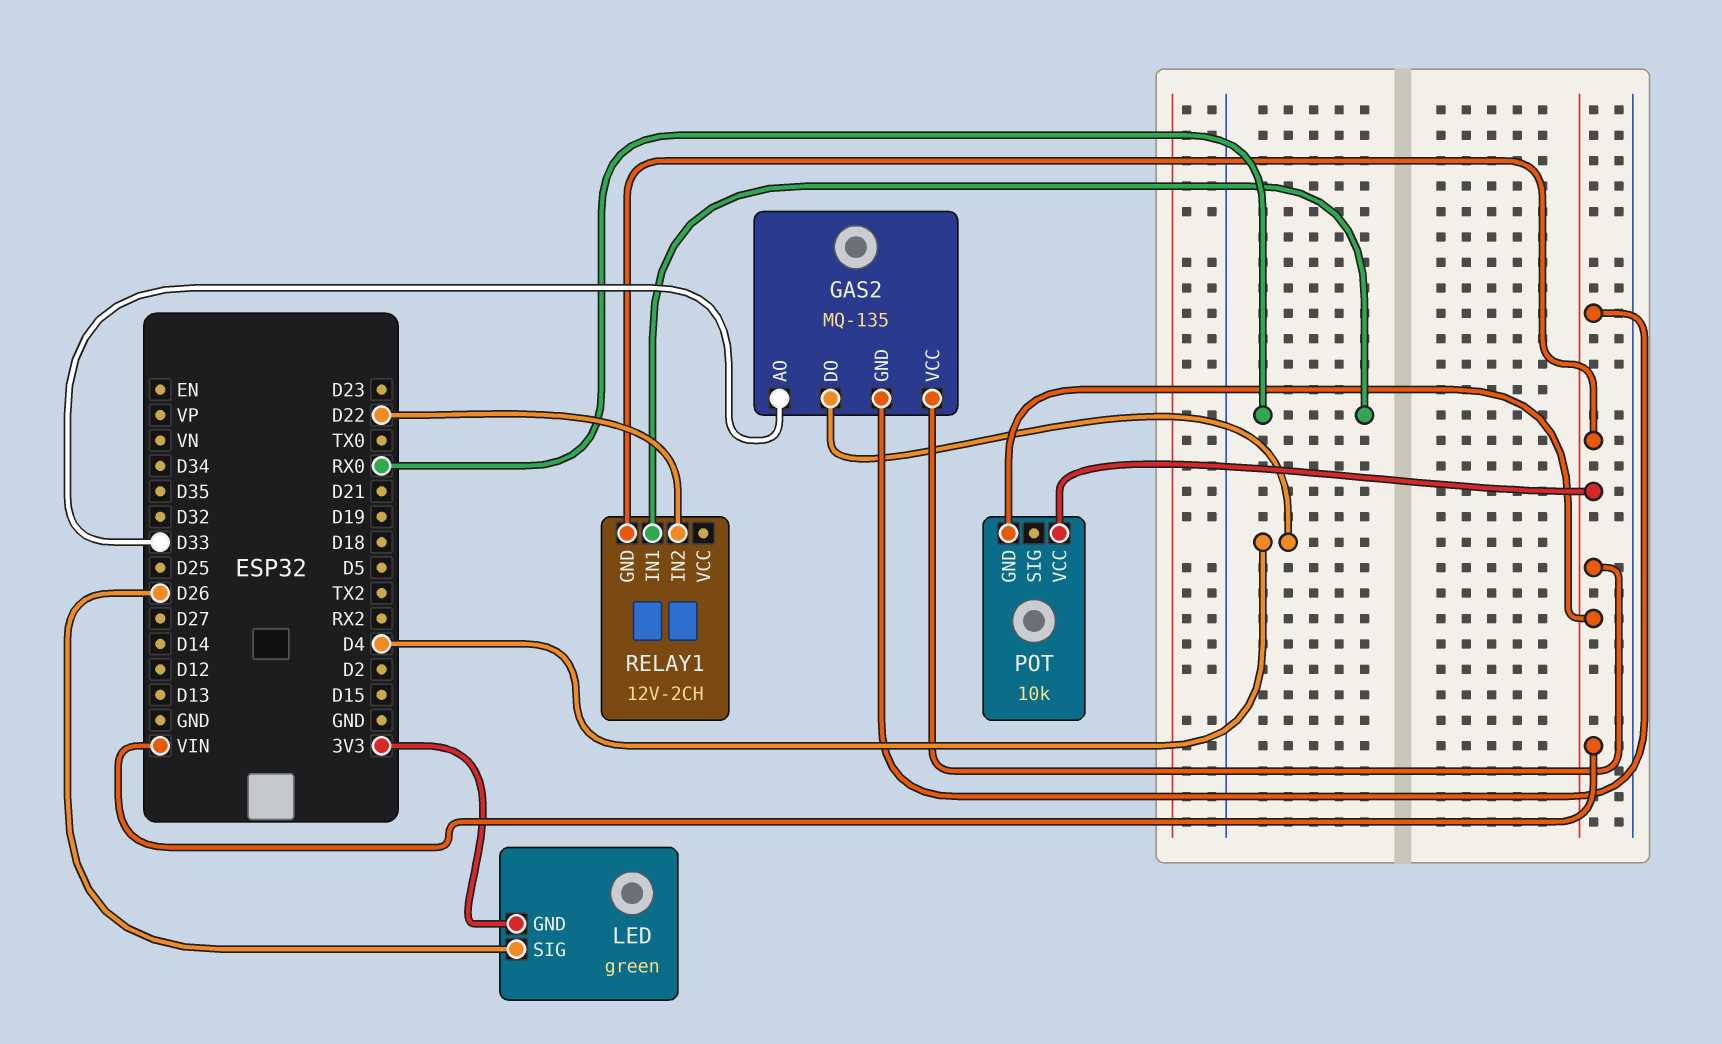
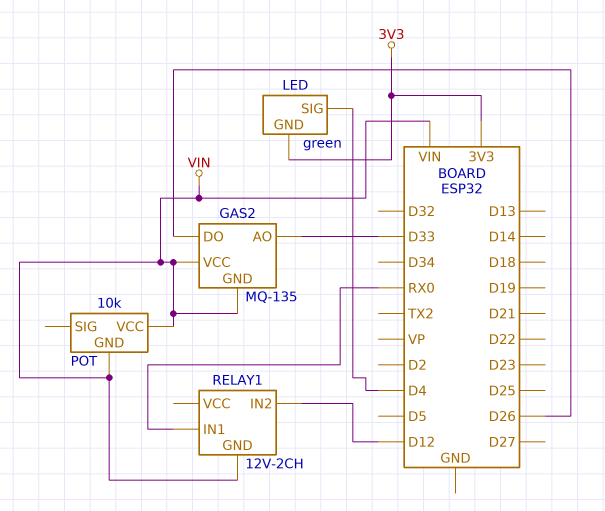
GAS2 pin DO: D4 -> D26
LED pin SIG: D26 -> D4
RELAY1 pin IN2: D22 -> D12

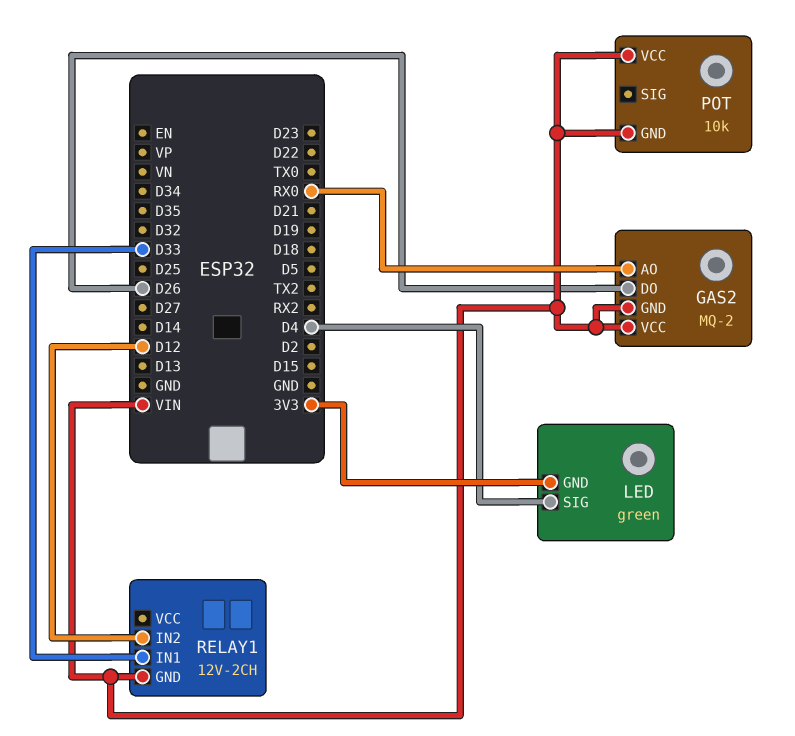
GAS2: MQ-135 -> MQ-2
GAS2 pin AO: D33 -> RX0
RELAY1 pin IN1: RX0 -> D33

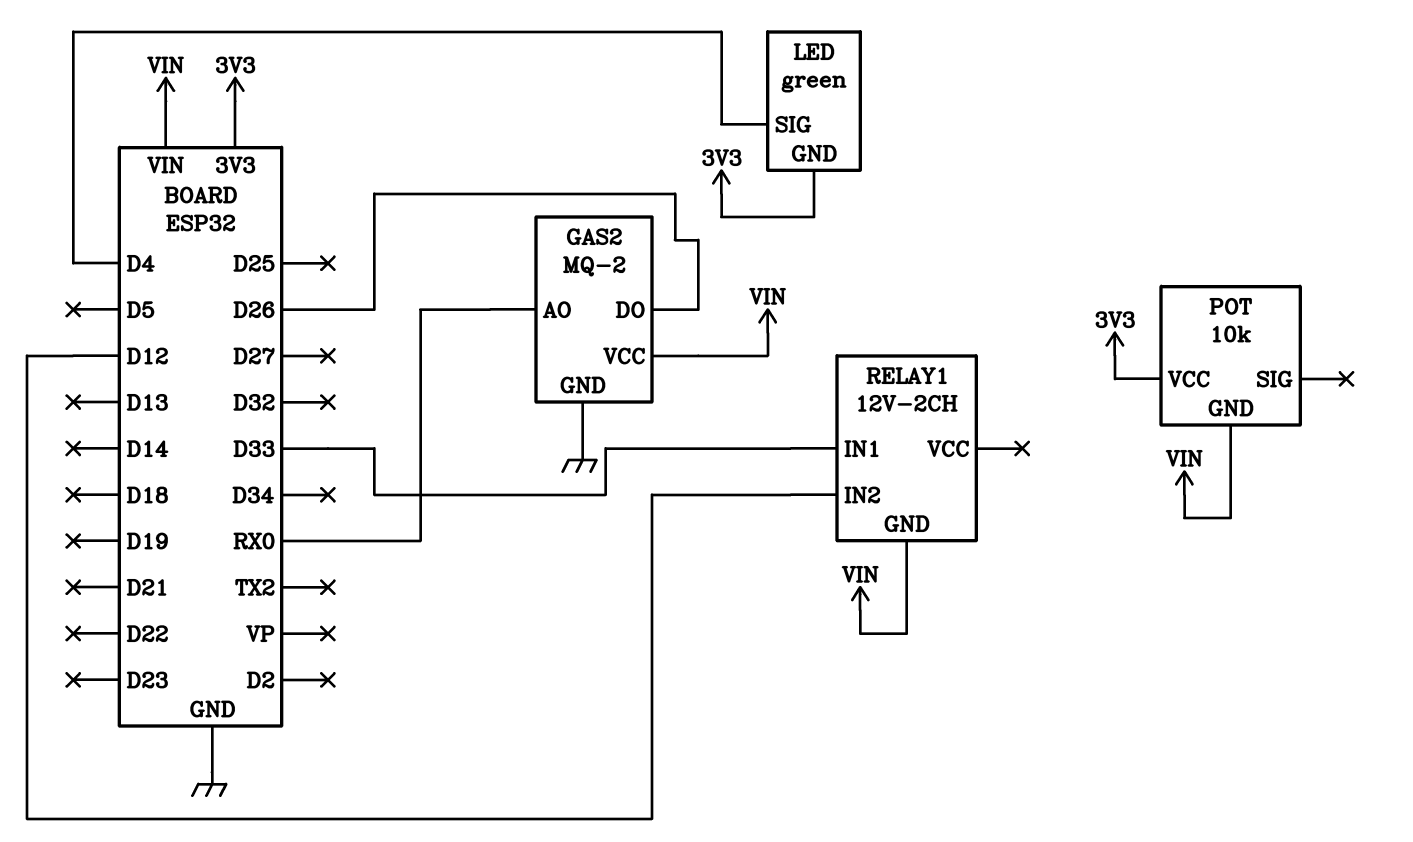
GAS2 pin GND: VIN -> GND
POT pin VCC: VIN -> 3V3

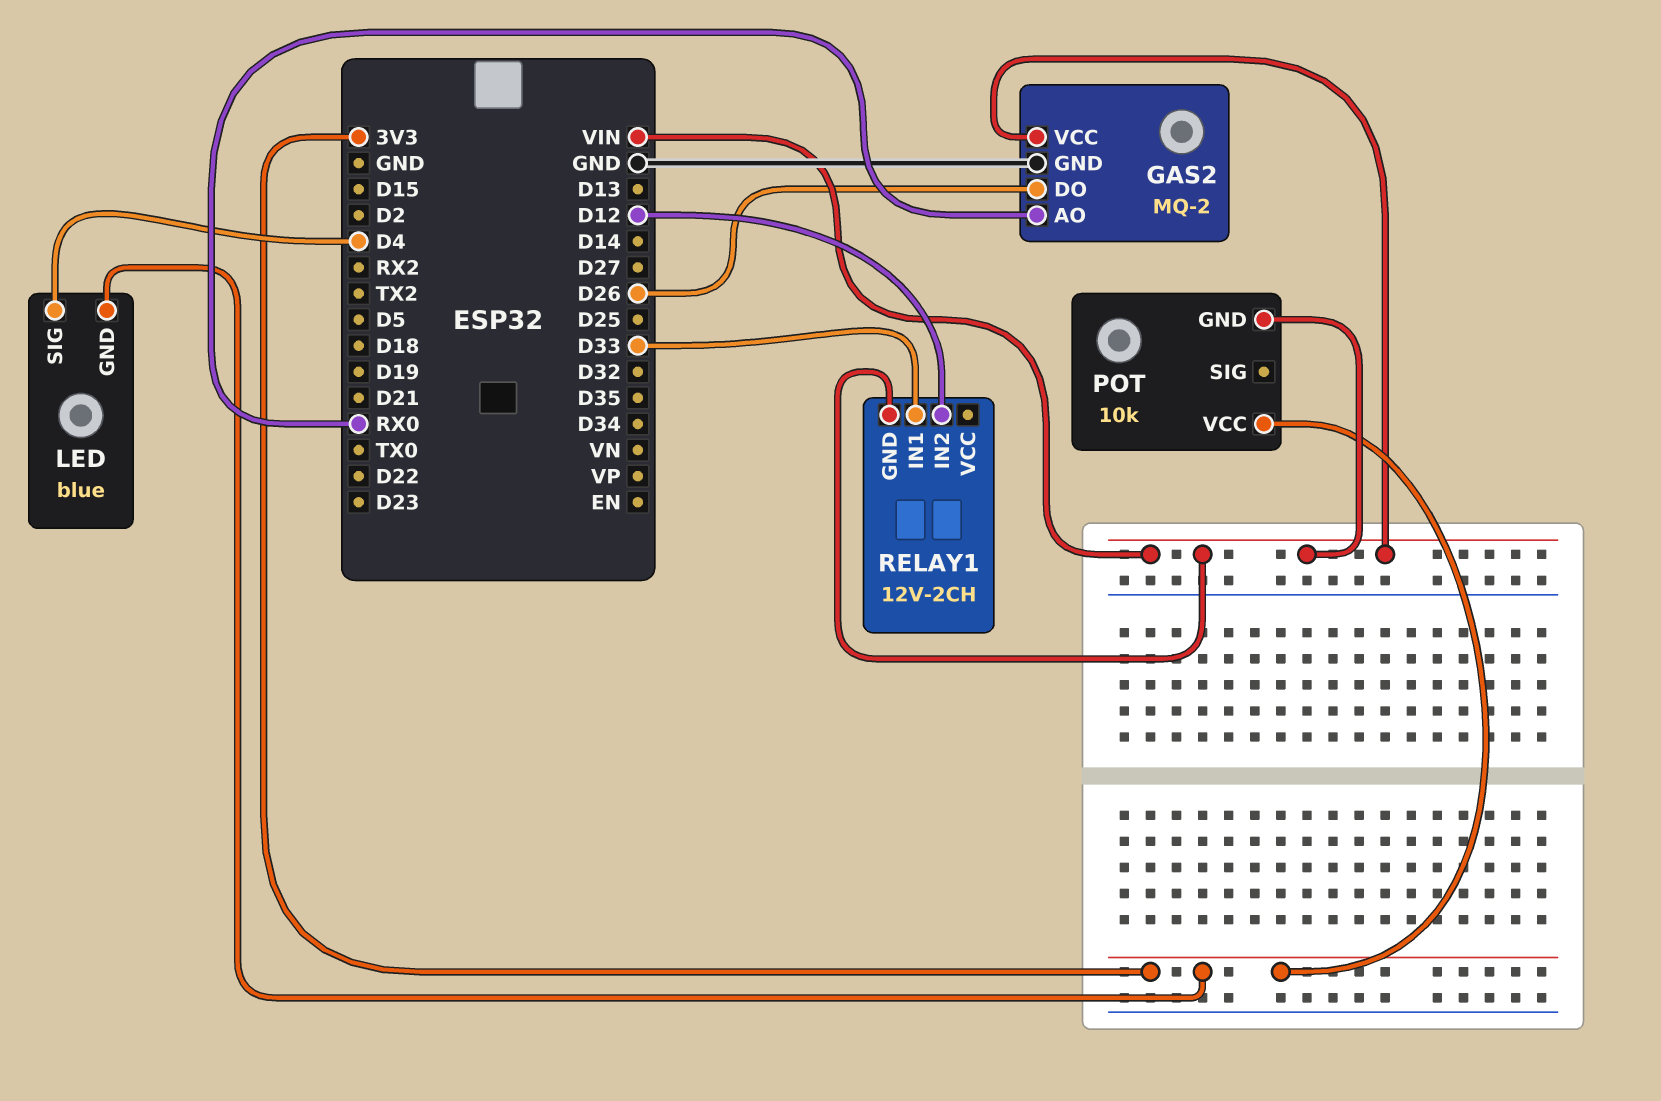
LED: green -> blue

** Exercise **
The records above should be returned exactly, with only their pictures held back.

** Task response **
GAS2 pin DO: D4 -> D26
LED pin SIG: D26 -> D4
RELAY1 pin IN2: D22 -> D12

GAS2: MQ-135 -> MQ-2
GAS2 pin AO: D33 -> RX0
RELAY1 pin IN1: RX0 -> D33

GAS2 pin GND: VIN -> GND
POT pin VCC: VIN -> 3V3

LED: green -> blue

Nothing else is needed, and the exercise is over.